WHAT THIS TASK INVOLVES = Pictures in the material below are to be left out, and only the lines from the line with "cyan rectangle: (150, 201)" up to and including the line with "black ellipse: (164, 256)" are to be written out exactly.

(MATERIAL PROVIDED)

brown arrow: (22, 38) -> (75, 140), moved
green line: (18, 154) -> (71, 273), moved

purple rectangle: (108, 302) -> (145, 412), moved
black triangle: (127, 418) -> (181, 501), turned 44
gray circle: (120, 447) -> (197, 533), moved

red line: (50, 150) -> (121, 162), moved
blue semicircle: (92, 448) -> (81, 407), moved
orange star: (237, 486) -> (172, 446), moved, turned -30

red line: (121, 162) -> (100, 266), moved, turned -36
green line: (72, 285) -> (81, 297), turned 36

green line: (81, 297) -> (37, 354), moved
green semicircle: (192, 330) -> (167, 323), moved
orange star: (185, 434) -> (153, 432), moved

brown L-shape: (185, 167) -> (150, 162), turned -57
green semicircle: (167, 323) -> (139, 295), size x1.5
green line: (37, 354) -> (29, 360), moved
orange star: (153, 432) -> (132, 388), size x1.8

(End MATERIAL PROVIDED)
(MATERIAL PROVIDED)

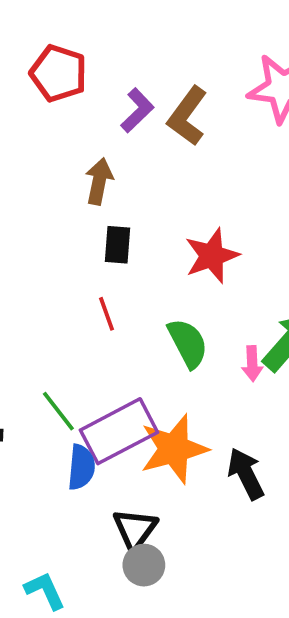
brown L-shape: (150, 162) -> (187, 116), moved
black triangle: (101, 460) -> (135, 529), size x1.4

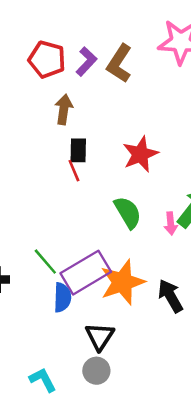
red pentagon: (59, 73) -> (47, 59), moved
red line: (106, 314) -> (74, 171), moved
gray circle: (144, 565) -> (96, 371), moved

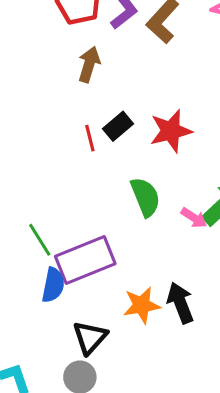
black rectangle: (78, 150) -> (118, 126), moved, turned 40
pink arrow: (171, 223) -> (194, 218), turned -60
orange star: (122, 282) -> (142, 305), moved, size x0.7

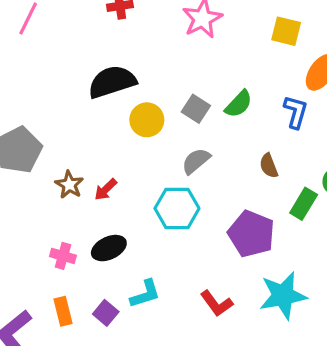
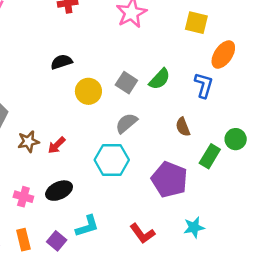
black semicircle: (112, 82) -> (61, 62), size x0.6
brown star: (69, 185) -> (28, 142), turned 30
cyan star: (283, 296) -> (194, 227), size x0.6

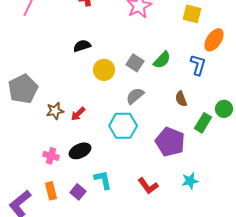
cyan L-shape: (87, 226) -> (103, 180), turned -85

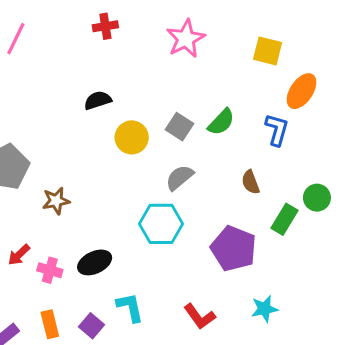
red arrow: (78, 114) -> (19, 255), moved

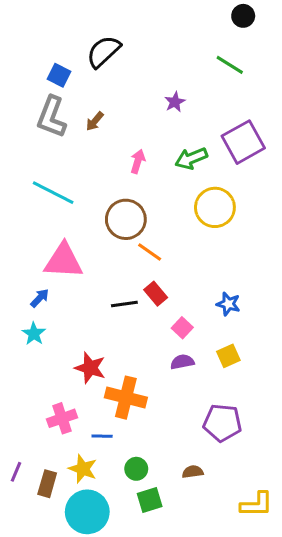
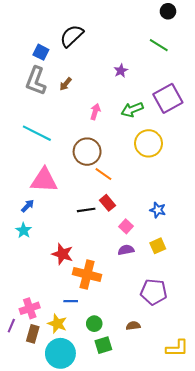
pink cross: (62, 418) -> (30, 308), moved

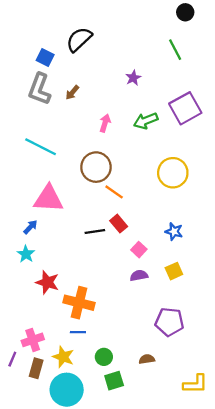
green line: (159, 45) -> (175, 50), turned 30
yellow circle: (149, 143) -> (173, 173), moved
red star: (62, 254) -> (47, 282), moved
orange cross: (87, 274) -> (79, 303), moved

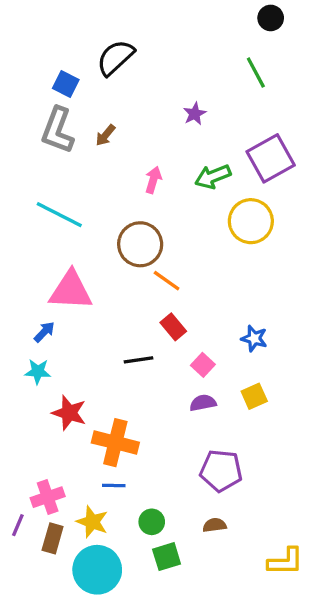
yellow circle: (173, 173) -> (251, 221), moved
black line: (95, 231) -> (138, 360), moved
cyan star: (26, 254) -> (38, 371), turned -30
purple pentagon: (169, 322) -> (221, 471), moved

(End MATERIAL PROVIDED)
(MATERIAL PROVIDED)

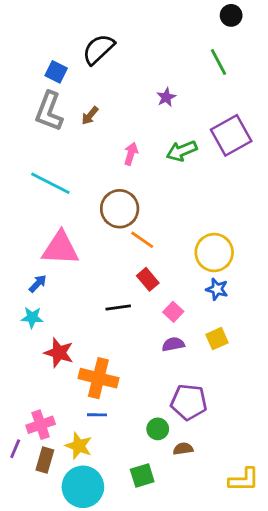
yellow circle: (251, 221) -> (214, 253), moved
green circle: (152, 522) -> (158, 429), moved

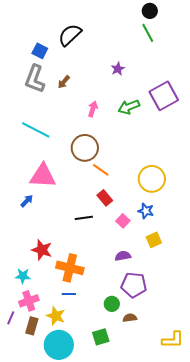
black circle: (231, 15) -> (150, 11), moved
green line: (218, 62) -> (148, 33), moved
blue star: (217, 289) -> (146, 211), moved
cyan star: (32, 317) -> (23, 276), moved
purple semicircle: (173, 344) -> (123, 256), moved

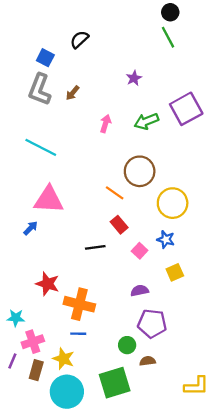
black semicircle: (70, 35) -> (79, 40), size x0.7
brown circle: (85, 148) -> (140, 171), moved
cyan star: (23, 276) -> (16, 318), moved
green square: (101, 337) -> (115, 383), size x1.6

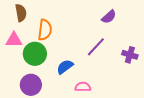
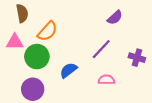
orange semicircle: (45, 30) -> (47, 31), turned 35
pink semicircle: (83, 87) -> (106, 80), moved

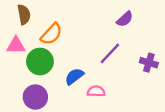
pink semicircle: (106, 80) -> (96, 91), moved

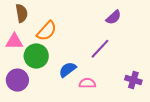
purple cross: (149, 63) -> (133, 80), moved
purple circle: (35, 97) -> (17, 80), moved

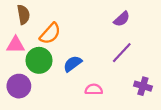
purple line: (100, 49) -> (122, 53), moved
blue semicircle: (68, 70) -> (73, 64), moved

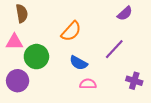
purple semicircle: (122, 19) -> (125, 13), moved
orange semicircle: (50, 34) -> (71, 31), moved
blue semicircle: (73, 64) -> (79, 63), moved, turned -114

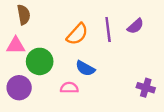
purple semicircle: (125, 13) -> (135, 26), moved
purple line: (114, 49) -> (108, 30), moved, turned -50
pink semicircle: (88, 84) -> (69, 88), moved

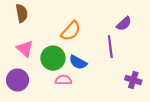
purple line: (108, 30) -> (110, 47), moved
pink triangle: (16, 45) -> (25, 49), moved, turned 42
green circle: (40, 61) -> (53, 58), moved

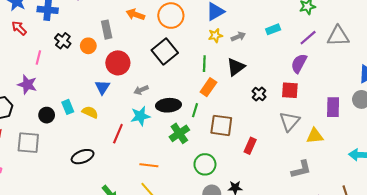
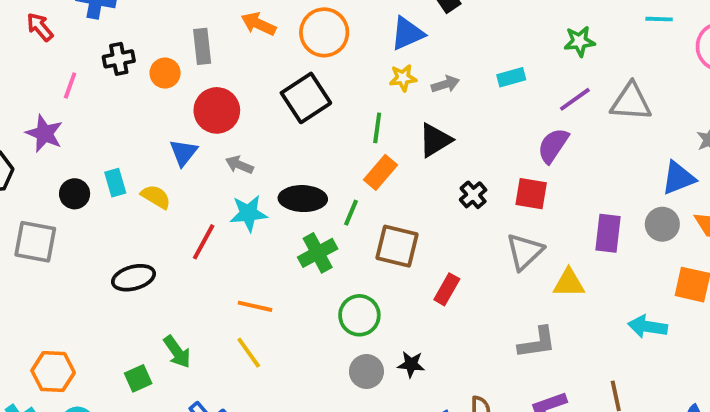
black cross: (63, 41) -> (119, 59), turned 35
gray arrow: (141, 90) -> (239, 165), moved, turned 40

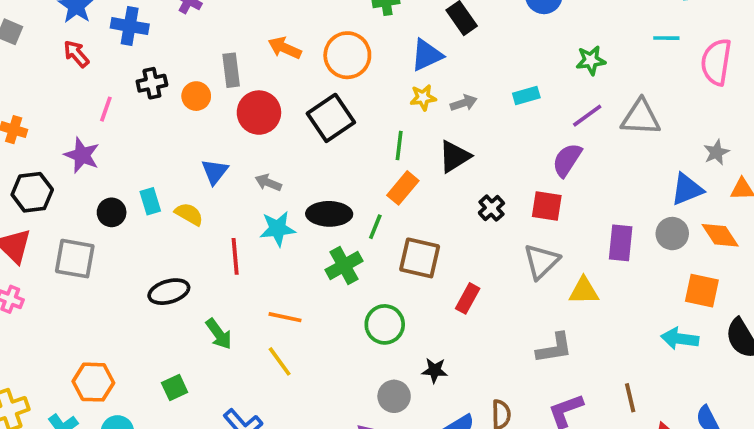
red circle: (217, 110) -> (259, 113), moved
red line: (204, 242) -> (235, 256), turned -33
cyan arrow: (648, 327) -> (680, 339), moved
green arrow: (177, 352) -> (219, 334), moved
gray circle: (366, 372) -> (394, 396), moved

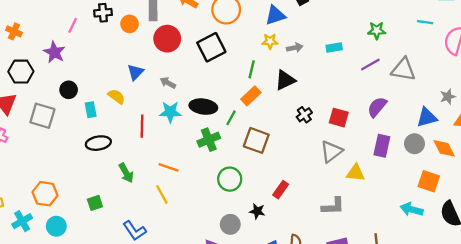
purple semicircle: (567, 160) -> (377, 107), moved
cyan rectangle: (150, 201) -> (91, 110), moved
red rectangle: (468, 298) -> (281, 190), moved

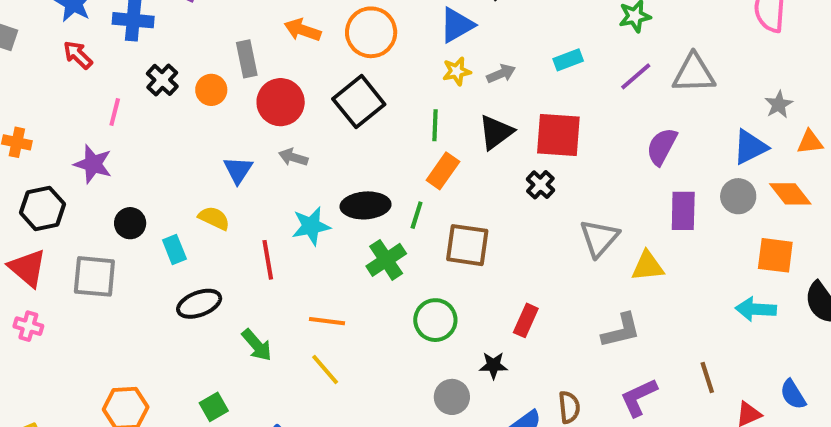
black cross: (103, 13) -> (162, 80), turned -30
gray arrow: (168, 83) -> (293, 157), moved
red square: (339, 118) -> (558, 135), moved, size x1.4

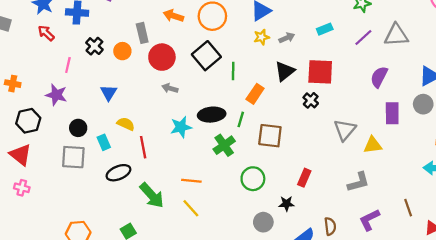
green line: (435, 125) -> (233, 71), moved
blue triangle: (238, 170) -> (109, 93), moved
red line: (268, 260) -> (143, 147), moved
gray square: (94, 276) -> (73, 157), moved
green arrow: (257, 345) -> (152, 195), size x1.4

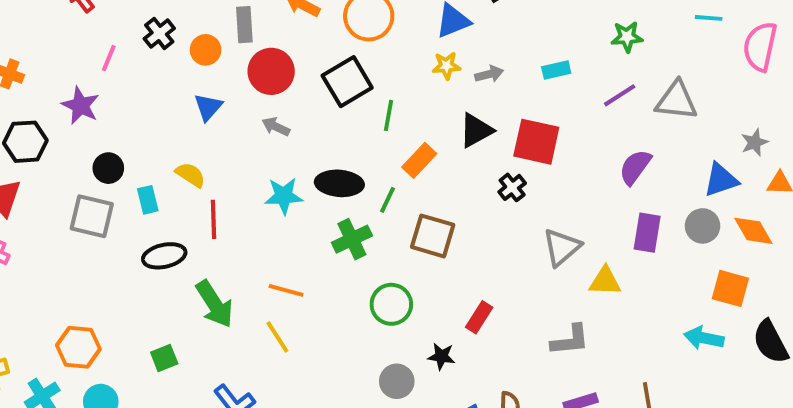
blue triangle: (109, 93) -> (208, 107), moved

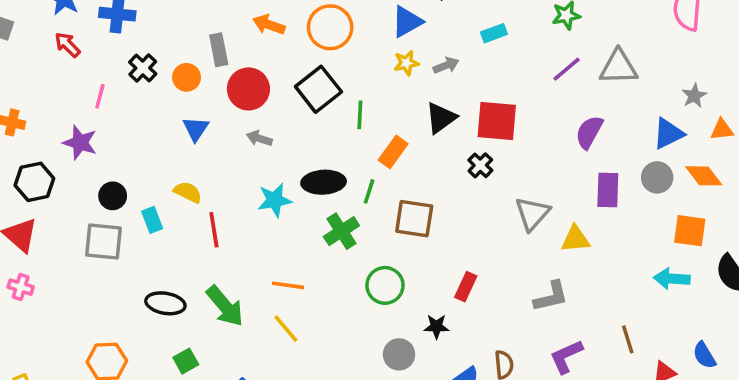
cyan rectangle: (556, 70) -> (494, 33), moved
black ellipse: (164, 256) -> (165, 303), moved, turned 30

(End MATERIAL PROVIDED)

SOLUTION TO THE PROBLEM =
cyan rectangle: (150, 201) -> (91, 110), moved
red rectangle: (468, 298) -> (281, 190), moved

black cross: (103, 13) -> (162, 80), turned -30
gray arrow: (168, 83) -> (293, 157), moved
red square: (339, 118) -> (558, 135), moved, size x1.4

green line: (435, 125) -> (233, 71), moved
blue triangle: (238, 170) -> (109, 93), moved
red line: (268, 260) -> (143, 147), moved
gray square: (94, 276) -> (73, 157), moved
green arrow: (257, 345) -> (152, 195), size x1.4

blue triangle: (109, 93) -> (208, 107), moved

cyan rectangle: (556, 70) -> (494, 33), moved
black ellipse: (164, 256) -> (165, 303), moved, turned 30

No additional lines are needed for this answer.